__SUPPLIED RECORDS__:
_ _ _ _ _

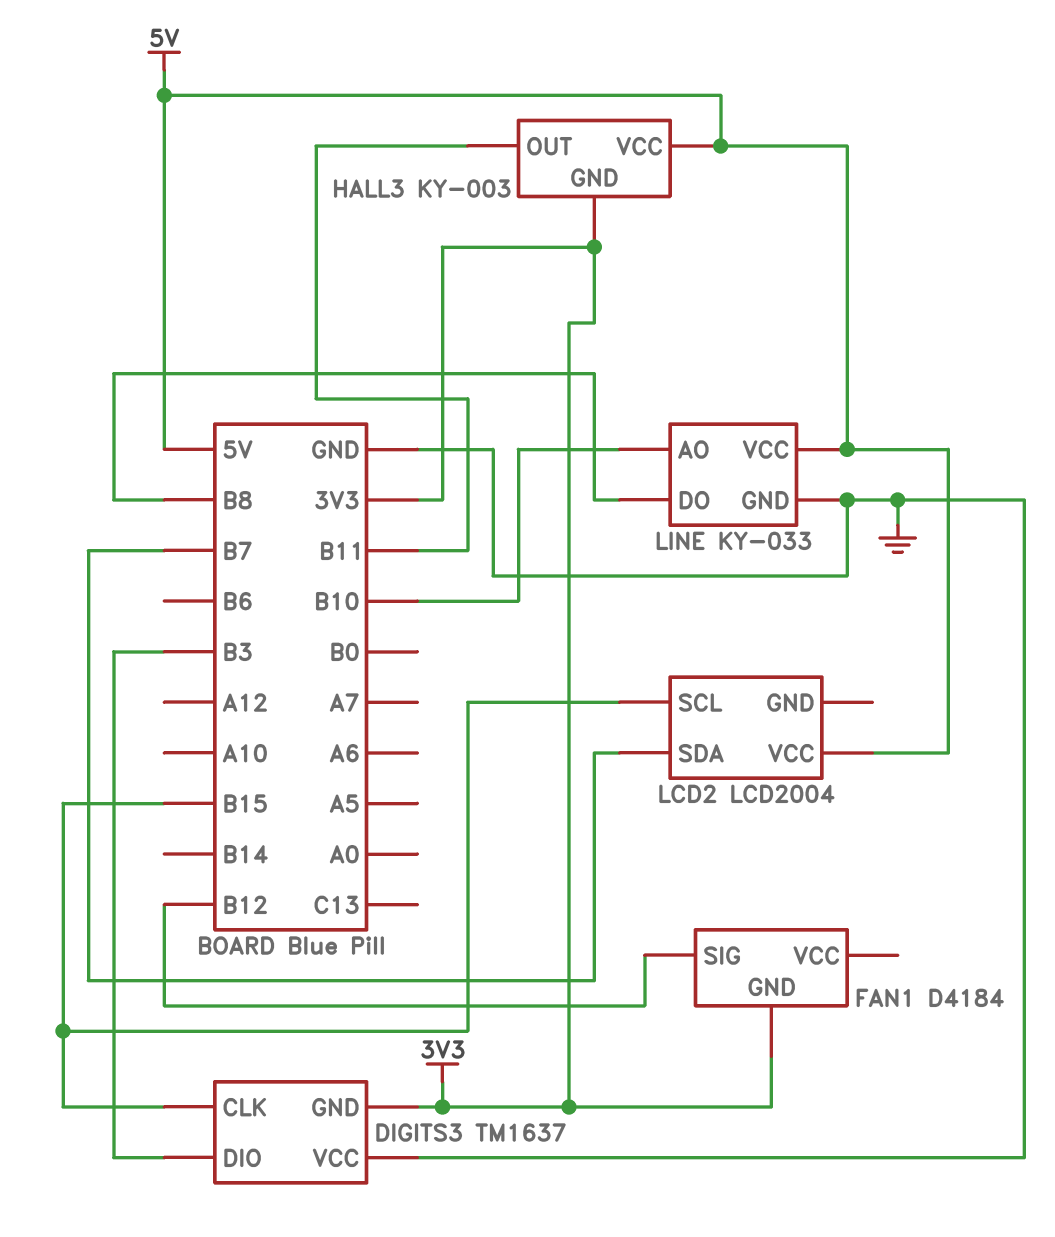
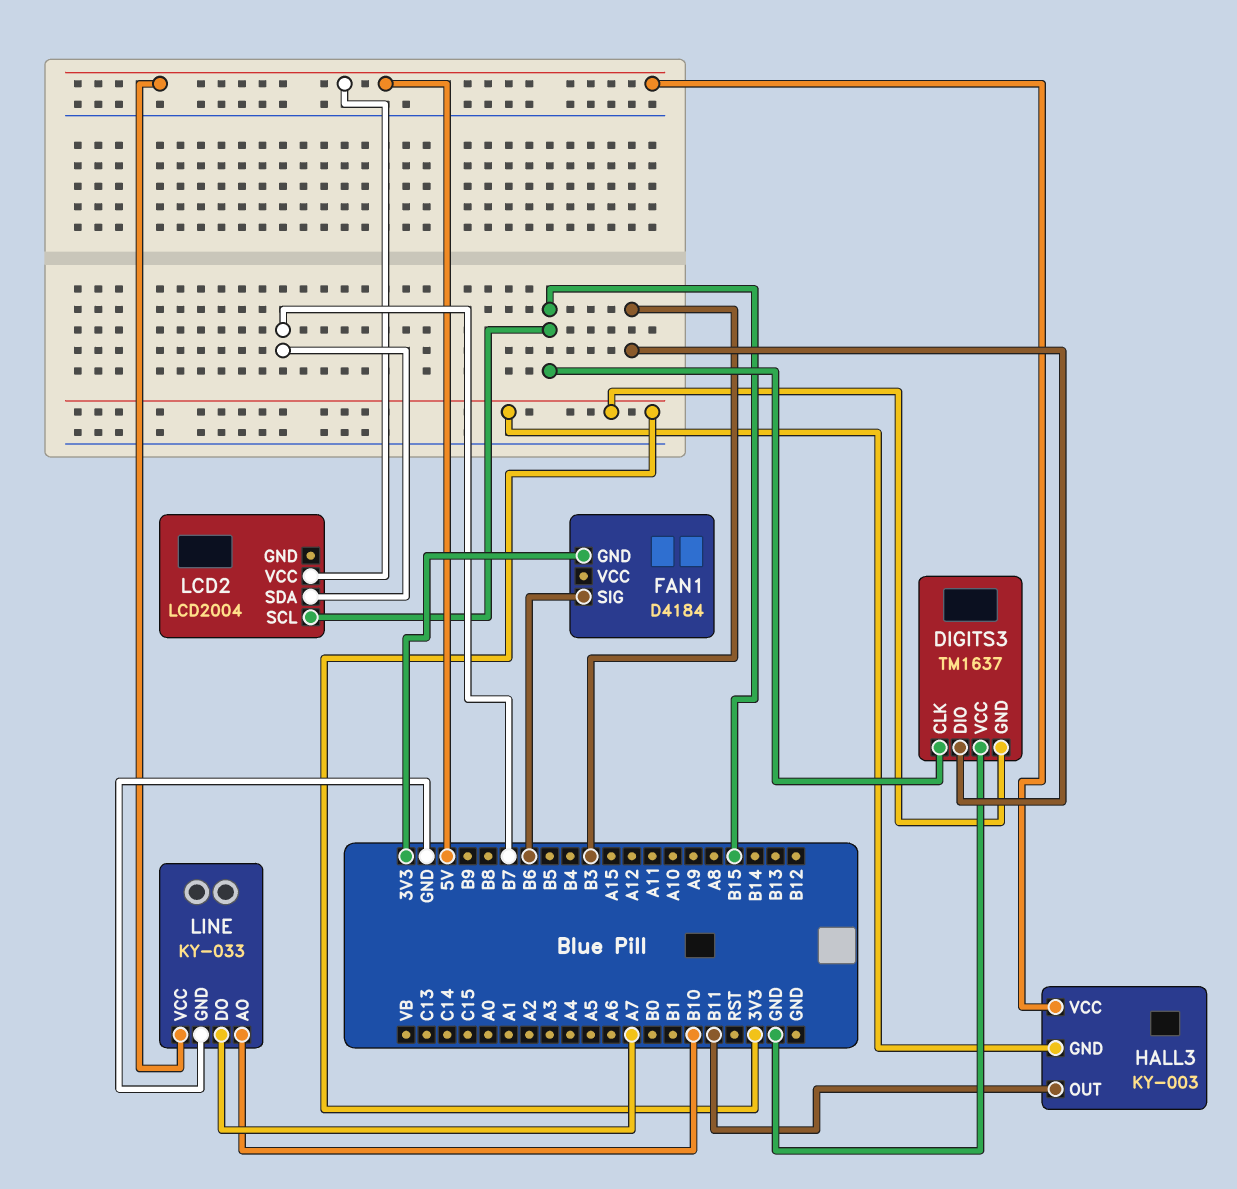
FAN1 pin SIG: B12 -> B6
LINE pin DO: B8 -> A7

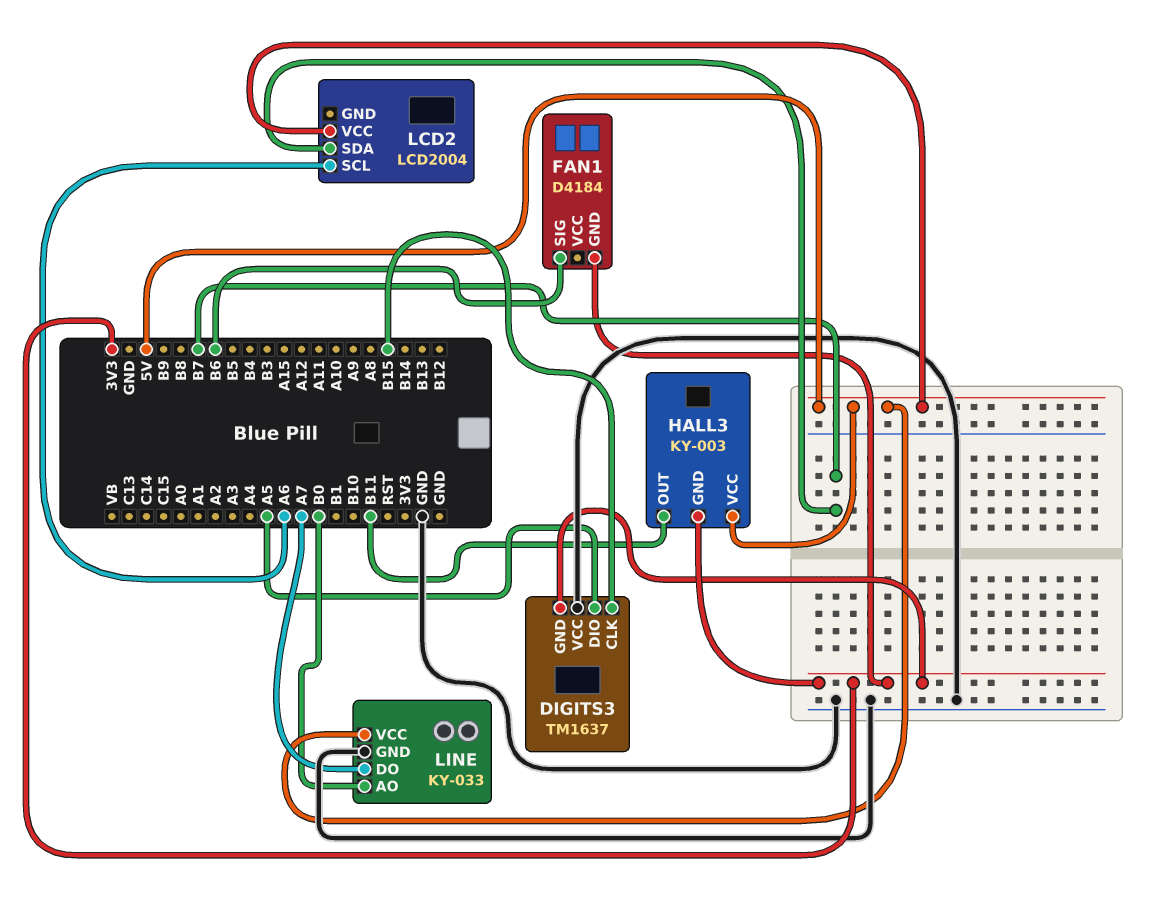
DIGITS3 pin DIO: B3 -> A5
LCD2 pin SCL: B15 -> A6
LINE pin AO: B10 -> B0

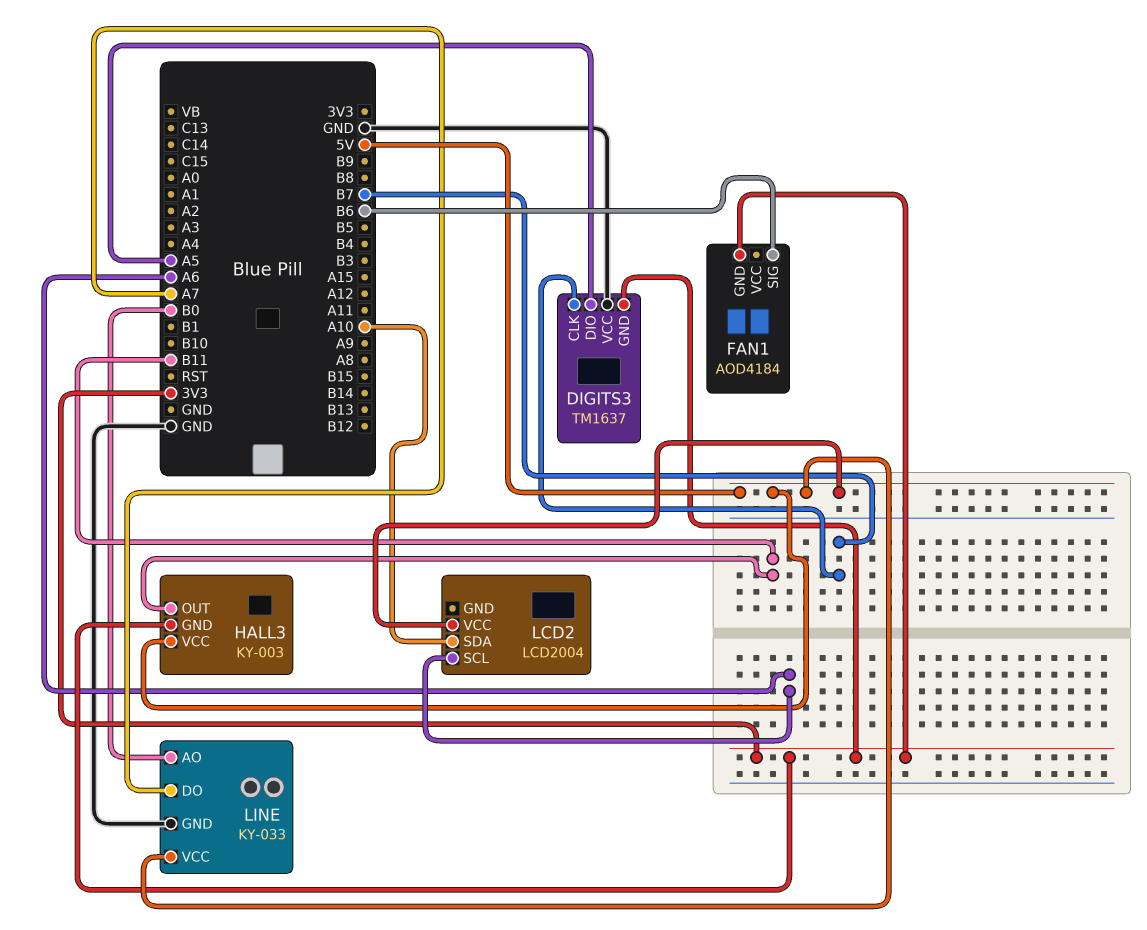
DIGITS3 pin CLK: B15 -> B7
FAN1: D4184 -> AOD4184
LCD2 pin SDA: B7 -> A10

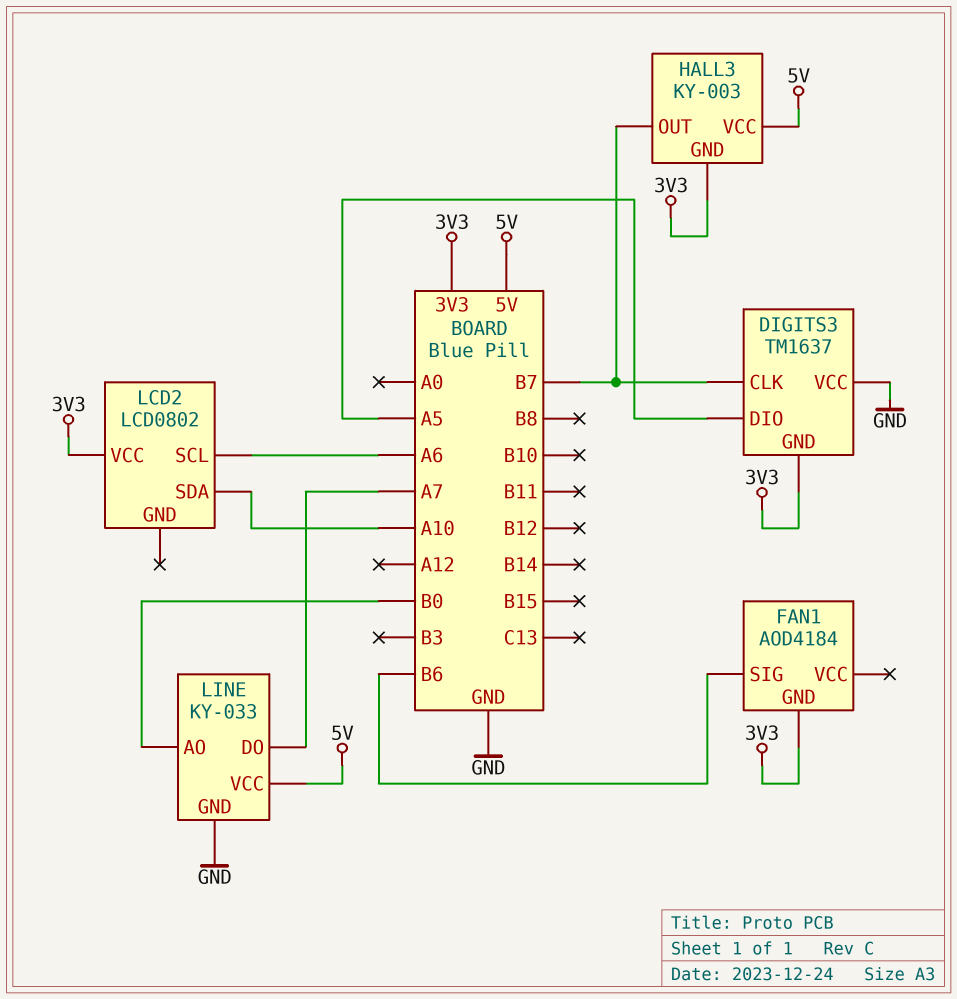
HALL3 pin OUT: B11 -> B7
LCD2: LCD2004 -> LCD0802
LCD2 pin VCC: 5V -> 3V3

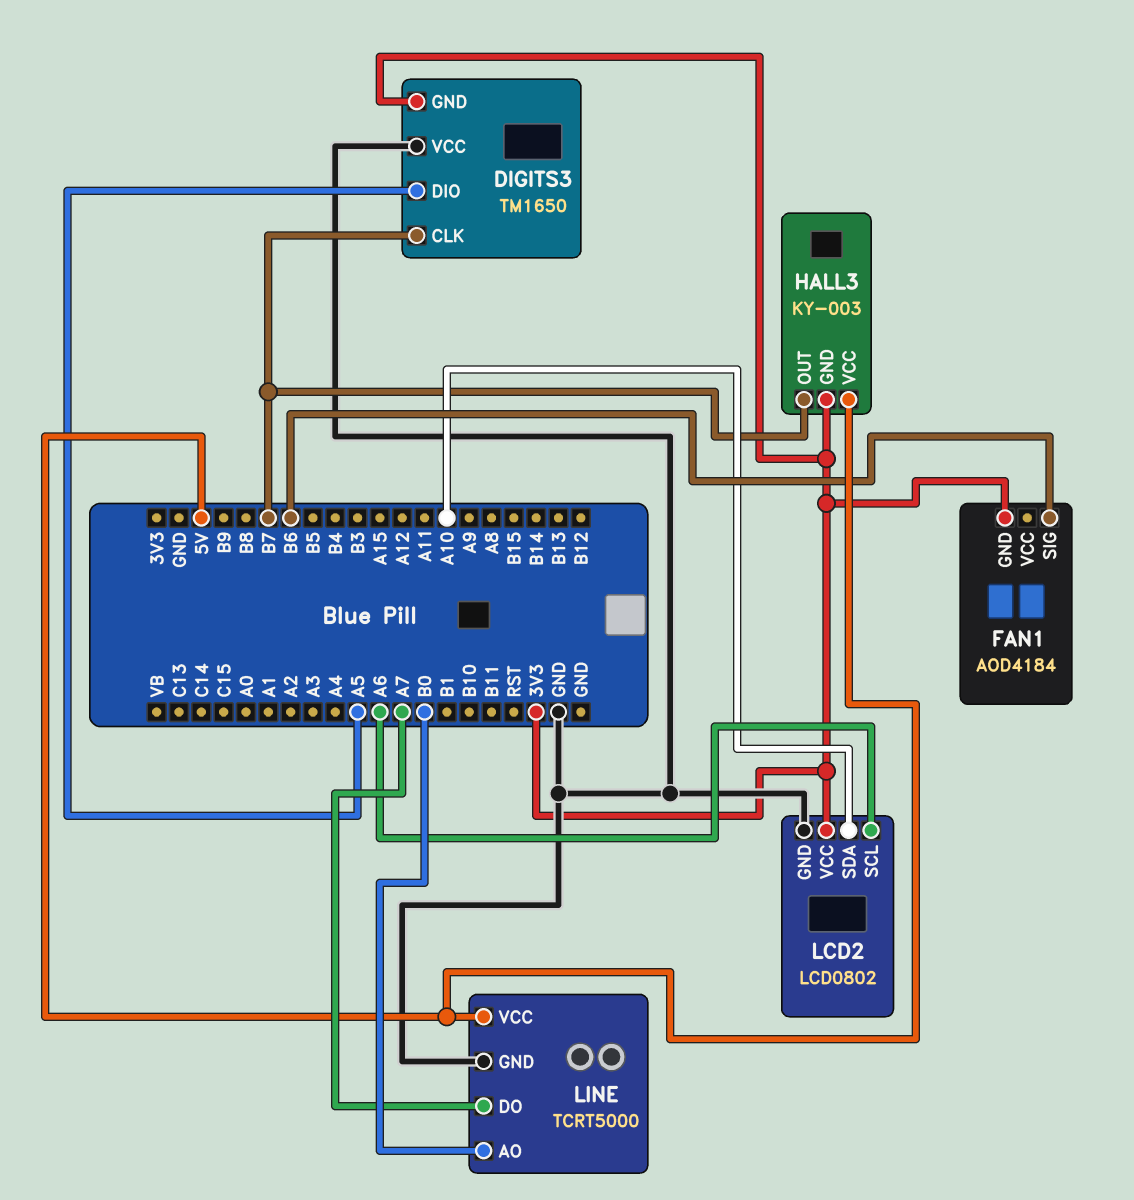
DIGITS3: TM1637 -> TM1650
LCD2 pin GND: none -> GND
LINE: KY-033 -> TCRT5000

_ _ _ _ _

Please give again, word for word, the lines from the one containing "LCD2 pin SCL: B15 -> A6" through the last line of the listing above, inclusive, and leave out pictures.

__WRITTEN RESPONSE__:
LCD2 pin SCL: B15 -> A6
LINE pin AO: B10 -> B0

DIGITS3 pin CLK: B15 -> B7
FAN1: D4184 -> AOD4184
LCD2 pin SDA: B7 -> A10

HALL3 pin OUT: B11 -> B7
LCD2: LCD2004 -> LCD0802
LCD2 pin VCC: 5V -> 3V3

DIGITS3: TM1637 -> TM1650
LCD2 pin GND: none -> GND
LINE: KY-033 -> TCRT5000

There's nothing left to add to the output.